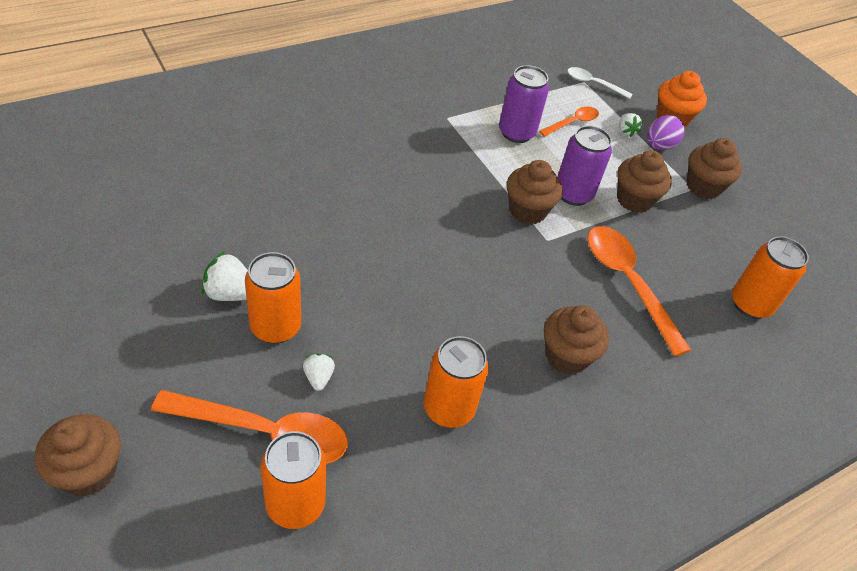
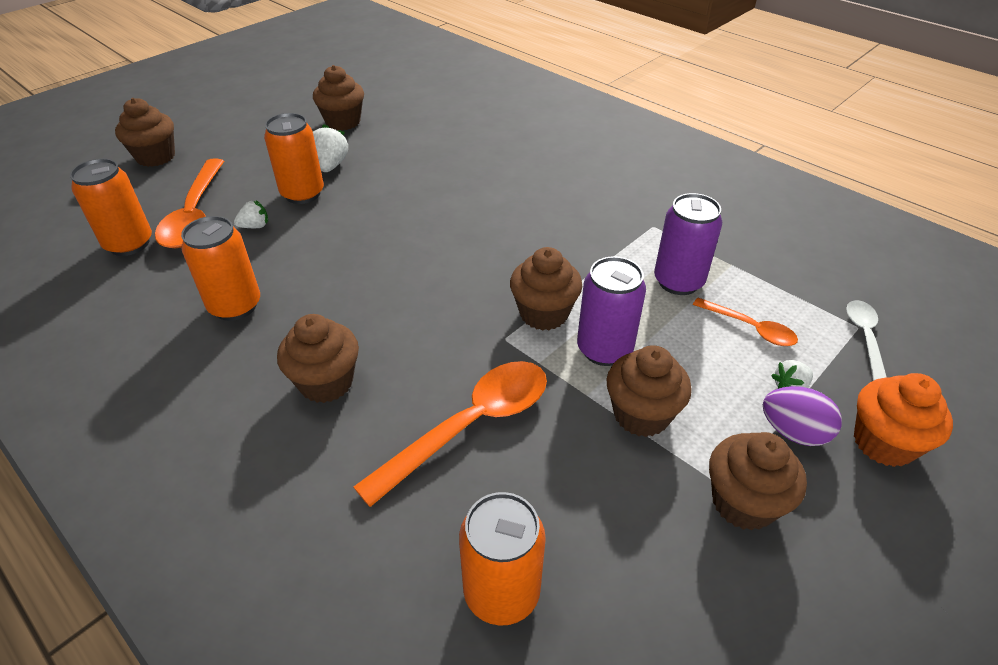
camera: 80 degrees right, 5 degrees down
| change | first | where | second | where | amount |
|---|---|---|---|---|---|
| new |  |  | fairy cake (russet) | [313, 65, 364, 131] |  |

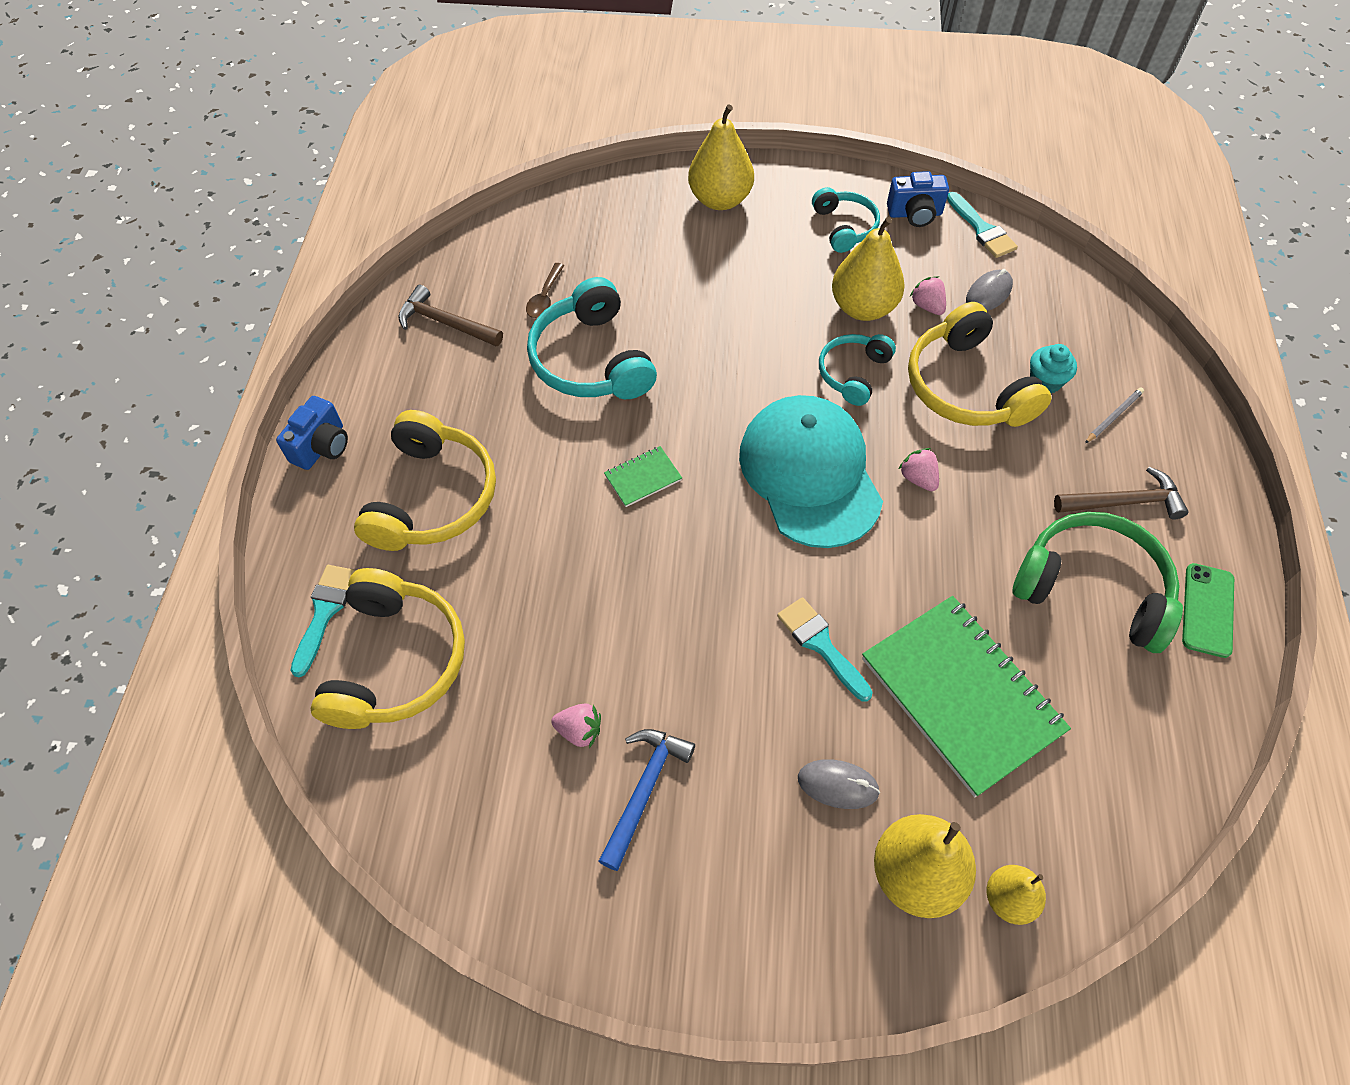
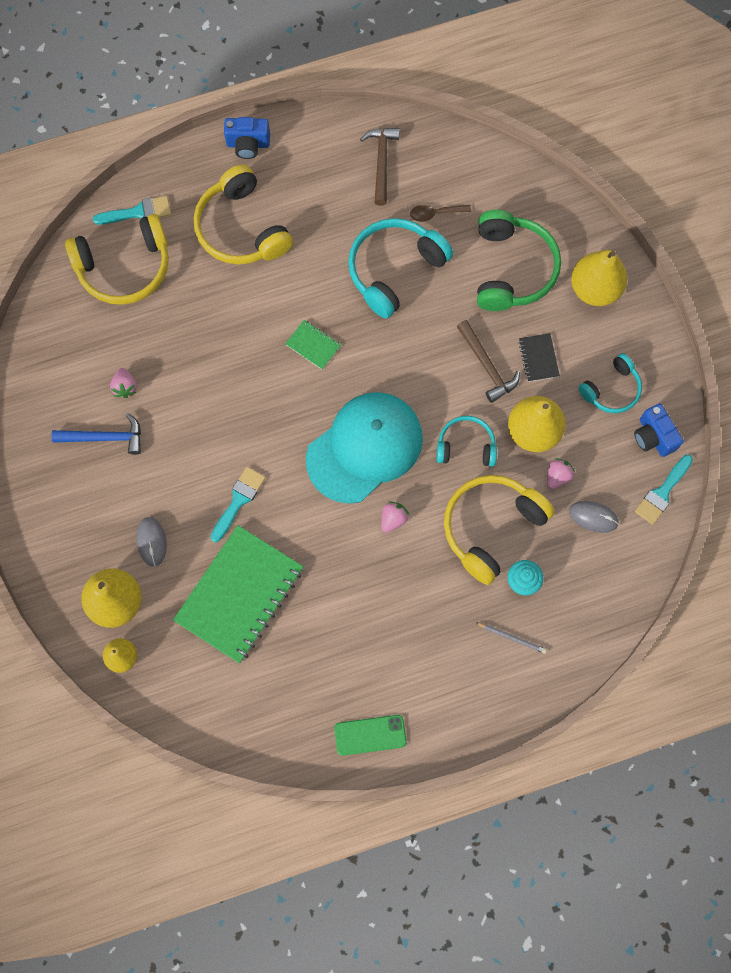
camera: 65 degrees right, 15 degrees up
| change | first | where | second | where | amount |
|---|---|---|---|---|---|
| rotated | headphones (golden) | [354, 410, 496, 551] |  | [194, 165, 293, 265] | 75 degrees clockwise |
| shifted | headphones (leaf-green) | [1013, 512, 1183, 653] |  | [477, 210, 561, 311] |  |
| shifted | hammer (russet) | [1054, 467, 1188, 519] |  | [457, 320, 520, 403] |  |
| new |  |  | notebook (jet-black) | [518, 333, 560, 382] |  |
= = = = =
The expected output is every entry above, character for character, with no pictures.

camera: 80 degrees right, 5 degrees down
| change | first | where | second | where | amount |
|---|---|---|---|---|---|
| new |  |  | fairy cake (russet) | [313, 65, 364, 131] |  |

camera: 65 degrees right, 15 degrees up
| change | first | where | second | where | amount |
|---|---|---|---|---|---|
| rotated | headphones (golden) | [354, 410, 496, 551] |  | [194, 165, 293, 265] | 75 degrees clockwise |
| shifted | headphones (leaf-green) | [1013, 512, 1183, 653] |  | [477, 210, 561, 311] |  |
| shifted | hammer (russet) | [1054, 467, 1188, 519] |  | [457, 320, 520, 403] |  |
| new |  |  | notebook (jet-black) | [518, 333, 560, 382] |  |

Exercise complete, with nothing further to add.